** Stated problem **
Put each line of the records into a JSON list of strings, one string per line and no blank lines, starting at the first line and ending at the line containing "purple diamond: moved".

--- Start ---

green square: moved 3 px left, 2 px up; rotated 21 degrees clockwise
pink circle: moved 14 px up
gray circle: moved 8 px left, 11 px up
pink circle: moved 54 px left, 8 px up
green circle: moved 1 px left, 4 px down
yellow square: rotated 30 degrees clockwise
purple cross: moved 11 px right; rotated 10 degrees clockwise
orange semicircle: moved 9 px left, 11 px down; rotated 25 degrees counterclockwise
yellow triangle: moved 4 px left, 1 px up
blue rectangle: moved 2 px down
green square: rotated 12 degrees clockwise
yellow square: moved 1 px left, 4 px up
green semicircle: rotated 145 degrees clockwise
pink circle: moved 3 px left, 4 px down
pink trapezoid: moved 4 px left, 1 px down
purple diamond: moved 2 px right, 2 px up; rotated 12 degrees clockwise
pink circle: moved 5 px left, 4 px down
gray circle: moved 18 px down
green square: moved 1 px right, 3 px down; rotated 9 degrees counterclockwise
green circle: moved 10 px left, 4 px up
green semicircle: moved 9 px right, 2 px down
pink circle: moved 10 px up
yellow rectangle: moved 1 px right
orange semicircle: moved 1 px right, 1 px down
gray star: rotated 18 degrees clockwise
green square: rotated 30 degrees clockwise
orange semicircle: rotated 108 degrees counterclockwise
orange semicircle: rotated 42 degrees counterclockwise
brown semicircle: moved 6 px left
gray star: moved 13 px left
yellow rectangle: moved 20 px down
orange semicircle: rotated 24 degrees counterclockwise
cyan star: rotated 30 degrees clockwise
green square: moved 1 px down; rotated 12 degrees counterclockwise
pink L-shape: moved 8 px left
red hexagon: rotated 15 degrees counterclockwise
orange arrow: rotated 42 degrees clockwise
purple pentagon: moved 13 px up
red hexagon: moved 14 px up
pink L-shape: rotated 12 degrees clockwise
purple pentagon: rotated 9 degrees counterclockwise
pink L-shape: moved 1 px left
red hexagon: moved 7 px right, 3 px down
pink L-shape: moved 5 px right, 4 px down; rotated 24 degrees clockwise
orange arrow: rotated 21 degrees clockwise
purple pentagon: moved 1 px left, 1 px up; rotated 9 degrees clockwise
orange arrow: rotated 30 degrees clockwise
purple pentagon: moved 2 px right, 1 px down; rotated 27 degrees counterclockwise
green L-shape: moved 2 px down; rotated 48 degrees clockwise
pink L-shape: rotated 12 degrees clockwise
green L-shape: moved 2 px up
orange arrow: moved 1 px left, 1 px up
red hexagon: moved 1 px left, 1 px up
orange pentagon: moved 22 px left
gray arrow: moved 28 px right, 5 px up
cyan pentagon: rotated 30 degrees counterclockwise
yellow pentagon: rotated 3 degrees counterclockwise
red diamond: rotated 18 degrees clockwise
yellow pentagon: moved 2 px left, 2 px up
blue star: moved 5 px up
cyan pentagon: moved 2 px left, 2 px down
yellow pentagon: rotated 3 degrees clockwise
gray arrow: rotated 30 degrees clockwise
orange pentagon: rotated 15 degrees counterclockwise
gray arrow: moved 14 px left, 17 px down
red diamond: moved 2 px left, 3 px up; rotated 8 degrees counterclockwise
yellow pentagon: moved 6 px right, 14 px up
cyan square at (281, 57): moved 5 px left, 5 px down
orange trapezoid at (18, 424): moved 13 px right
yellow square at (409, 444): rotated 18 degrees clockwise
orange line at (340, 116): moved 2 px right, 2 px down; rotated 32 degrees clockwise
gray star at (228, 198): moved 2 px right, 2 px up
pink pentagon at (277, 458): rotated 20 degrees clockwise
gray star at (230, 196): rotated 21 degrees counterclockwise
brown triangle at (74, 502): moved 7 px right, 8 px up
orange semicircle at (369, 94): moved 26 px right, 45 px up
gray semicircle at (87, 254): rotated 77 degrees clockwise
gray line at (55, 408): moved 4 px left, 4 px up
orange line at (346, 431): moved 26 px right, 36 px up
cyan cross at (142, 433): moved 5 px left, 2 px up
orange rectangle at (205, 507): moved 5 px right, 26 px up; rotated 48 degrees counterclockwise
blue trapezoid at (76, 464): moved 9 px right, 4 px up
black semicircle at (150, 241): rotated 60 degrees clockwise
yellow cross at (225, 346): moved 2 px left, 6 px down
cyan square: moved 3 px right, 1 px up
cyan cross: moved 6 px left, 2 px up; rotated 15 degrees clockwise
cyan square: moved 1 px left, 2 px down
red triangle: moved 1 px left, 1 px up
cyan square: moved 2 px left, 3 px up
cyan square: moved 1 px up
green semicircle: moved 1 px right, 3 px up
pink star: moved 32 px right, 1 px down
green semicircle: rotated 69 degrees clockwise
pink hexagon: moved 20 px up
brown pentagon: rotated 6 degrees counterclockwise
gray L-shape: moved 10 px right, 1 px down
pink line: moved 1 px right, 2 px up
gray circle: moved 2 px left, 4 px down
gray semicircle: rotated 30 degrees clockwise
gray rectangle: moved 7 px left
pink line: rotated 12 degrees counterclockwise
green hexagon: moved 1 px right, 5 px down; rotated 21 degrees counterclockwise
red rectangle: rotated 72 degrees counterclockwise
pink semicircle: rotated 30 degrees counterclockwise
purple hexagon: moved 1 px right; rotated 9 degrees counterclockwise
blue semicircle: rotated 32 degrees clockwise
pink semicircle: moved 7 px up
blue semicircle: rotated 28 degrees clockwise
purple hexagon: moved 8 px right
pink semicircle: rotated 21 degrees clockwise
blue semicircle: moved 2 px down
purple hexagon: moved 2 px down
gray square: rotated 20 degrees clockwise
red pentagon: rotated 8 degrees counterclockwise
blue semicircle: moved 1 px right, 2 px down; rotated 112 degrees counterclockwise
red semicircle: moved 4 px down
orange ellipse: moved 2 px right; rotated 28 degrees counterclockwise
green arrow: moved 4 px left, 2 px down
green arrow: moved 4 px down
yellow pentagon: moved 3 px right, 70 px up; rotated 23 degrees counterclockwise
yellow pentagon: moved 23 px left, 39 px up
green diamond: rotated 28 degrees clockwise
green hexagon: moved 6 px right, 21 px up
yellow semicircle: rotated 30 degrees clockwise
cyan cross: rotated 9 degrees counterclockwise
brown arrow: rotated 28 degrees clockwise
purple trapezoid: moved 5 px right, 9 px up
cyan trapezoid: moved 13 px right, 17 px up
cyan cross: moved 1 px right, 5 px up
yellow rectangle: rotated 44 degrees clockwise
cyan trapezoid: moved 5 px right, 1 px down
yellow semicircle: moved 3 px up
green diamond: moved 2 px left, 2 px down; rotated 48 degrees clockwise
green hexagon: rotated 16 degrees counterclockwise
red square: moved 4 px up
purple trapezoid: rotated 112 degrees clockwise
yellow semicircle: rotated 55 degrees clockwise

--- End ---

** Reply to the exercise **
[
  "green square: moved 3 px left, 2 px up; rotated 21 degrees clockwise",
  "pink circle: moved 14 px up",
  "gray circle: moved 8 px left, 11 px up",
  "pink circle: moved 54 px left, 8 px up",
  "green circle: moved 1 px left, 4 px down",
  "yellow square: rotated 30 degrees clockwise",
  "purple cross: moved 11 px right; rotated 10 degrees clockwise",
  "orange semicircle: moved 9 px left, 11 px down; rotated 25 degrees counterclockwise",
  "yellow triangle: moved 4 px left, 1 px up",
  "blue rectangle: moved 2 px down",
  "green square: rotated 12 degrees clockwise",
  "yellow square: moved 1 px left, 4 px up",
  "green semicircle: rotated 145 degrees clockwise",
  "pink circle: moved 3 px left, 4 px down",
  "pink trapezoid: moved 4 px left, 1 px down",
  "purple diamond: moved 2 px right, 2 px up; rotated 12 degrees clockwise"
]